→ WHAT IS EXPECTED
Make an exact copy of the entries below with the pictures removed.

→ DATA TO EXAMINE
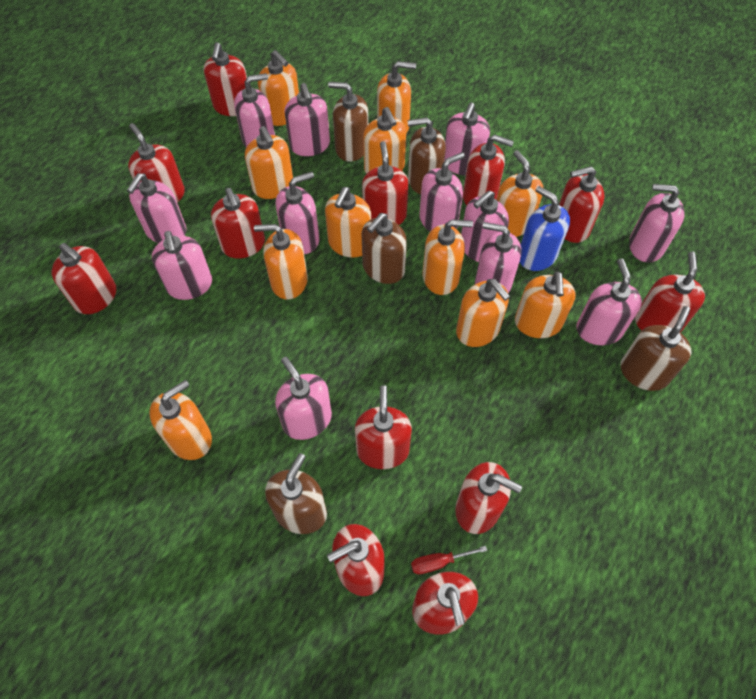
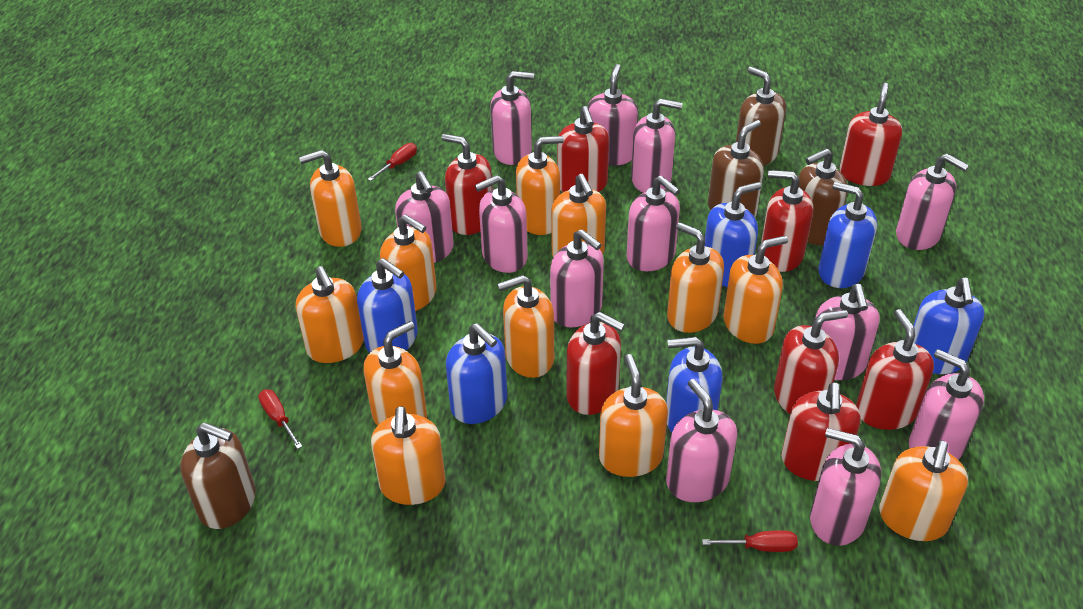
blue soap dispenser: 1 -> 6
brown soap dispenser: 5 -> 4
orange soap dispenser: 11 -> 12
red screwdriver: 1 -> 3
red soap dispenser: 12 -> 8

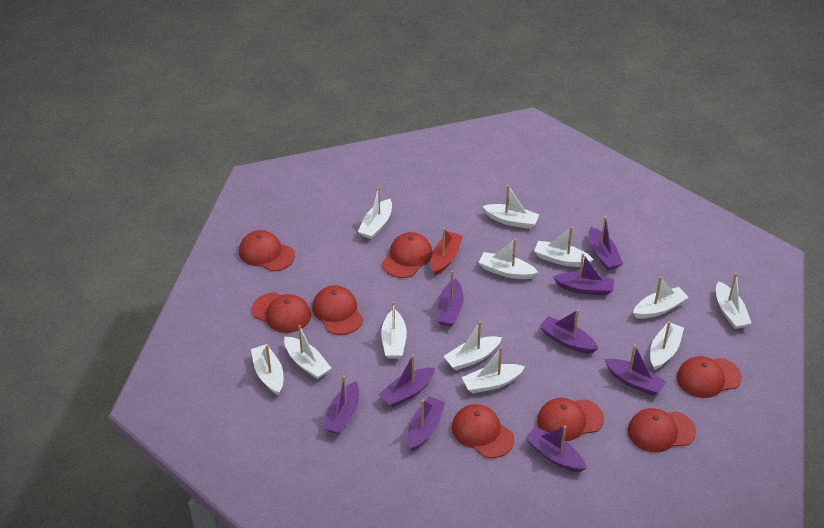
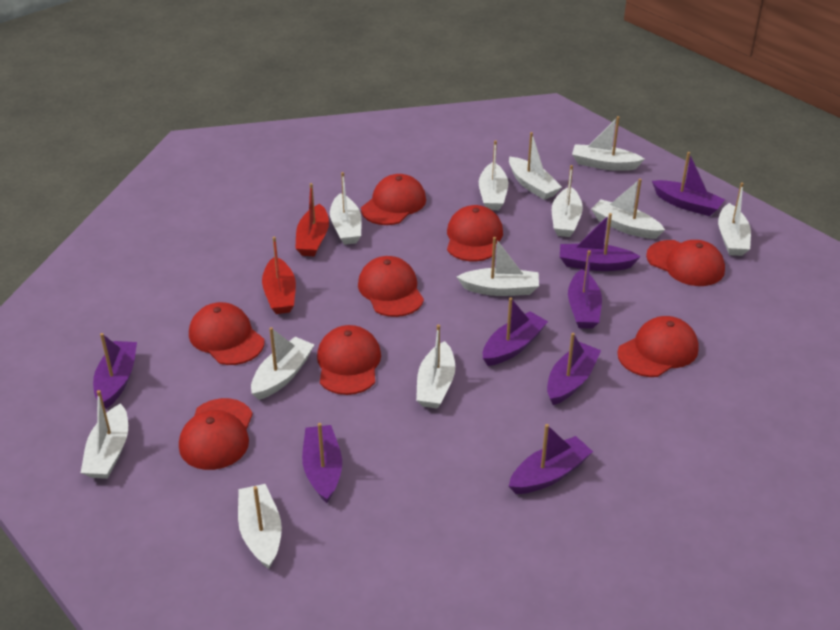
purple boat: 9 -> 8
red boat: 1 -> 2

→ ANSWER SPACE
blue soap dispenser: 1 -> 6
brown soap dispenser: 5 -> 4
orange soap dispenser: 11 -> 12
red screwdriver: 1 -> 3
red soap dispenser: 12 -> 8

purple boat: 9 -> 8
red boat: 1 -> 2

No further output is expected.